Please print every record below exactly as it appears, but leave out the pictures.

(Beginning of RAW DATA)

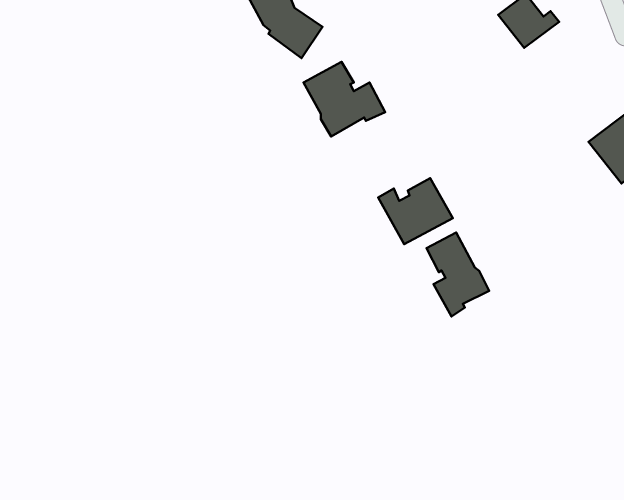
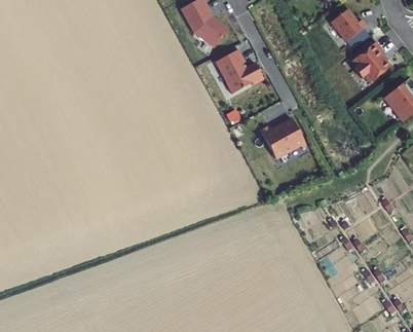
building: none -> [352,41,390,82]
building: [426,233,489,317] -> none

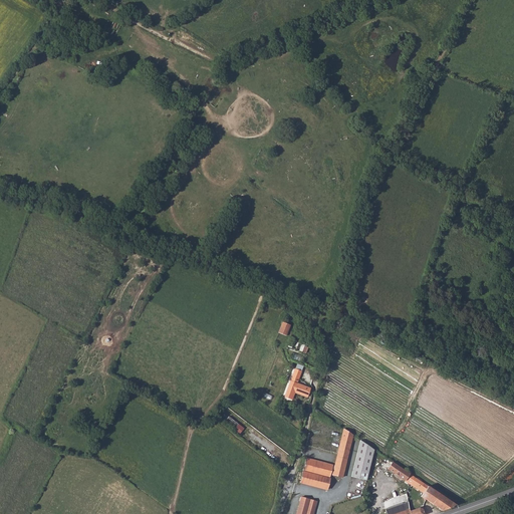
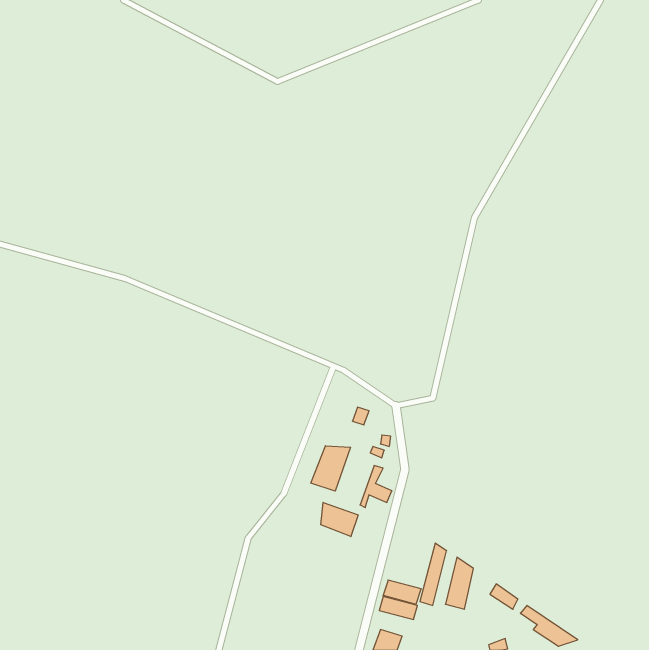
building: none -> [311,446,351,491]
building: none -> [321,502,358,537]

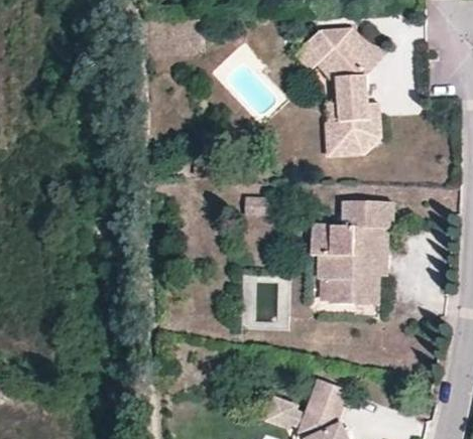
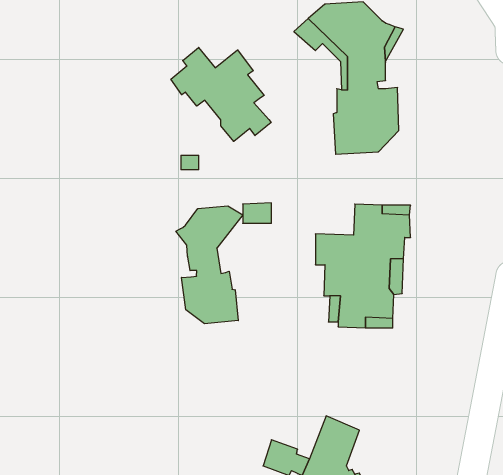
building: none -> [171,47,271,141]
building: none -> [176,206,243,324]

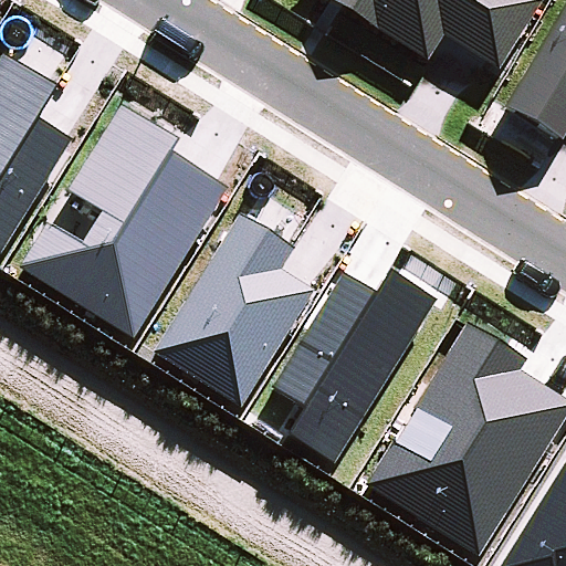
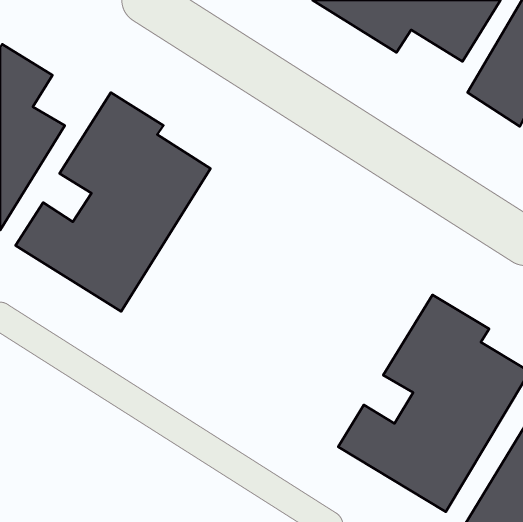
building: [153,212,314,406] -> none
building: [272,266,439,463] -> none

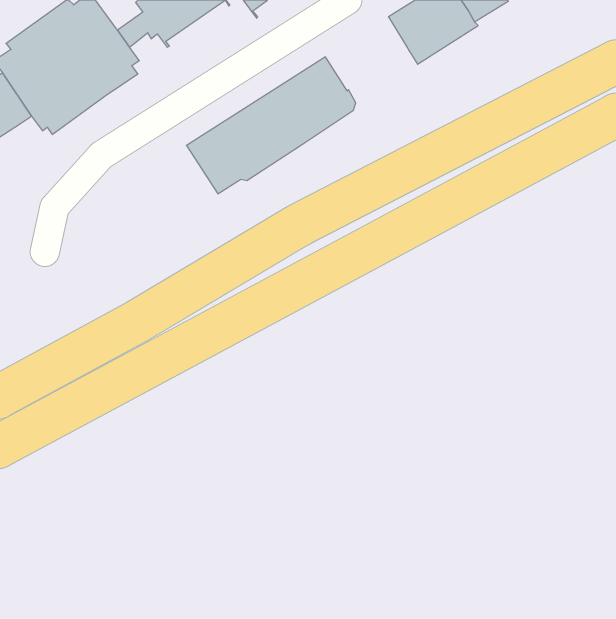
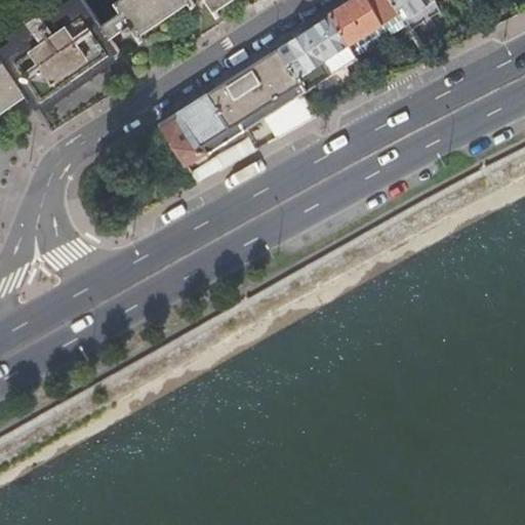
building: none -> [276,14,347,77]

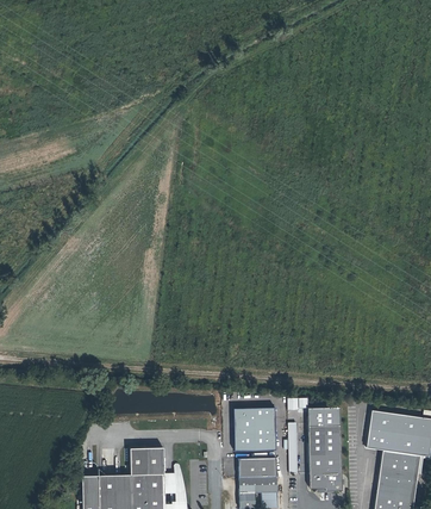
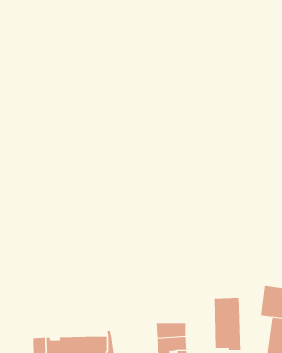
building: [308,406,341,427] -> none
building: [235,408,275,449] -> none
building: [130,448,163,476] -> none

(End of RAW DATA)

*EXERCISE ANSWER*:
building: none -> [352,41,390,82]
building: [426,233,489,317] -> none

building: none -> [311,446,351,491]
building: none -> [321,502,358,537]

building: none -> [171,47,271,141]
building: none -> [176,206,243,324]

building: [153,212,314,406] -> none
building: [272,266,439,463] -> none

building: none -> [276,14,347,77]

building: [308,406,341,427] -> none
building: [235,408,275,449] -> none
building: [130,448,163,476] -> none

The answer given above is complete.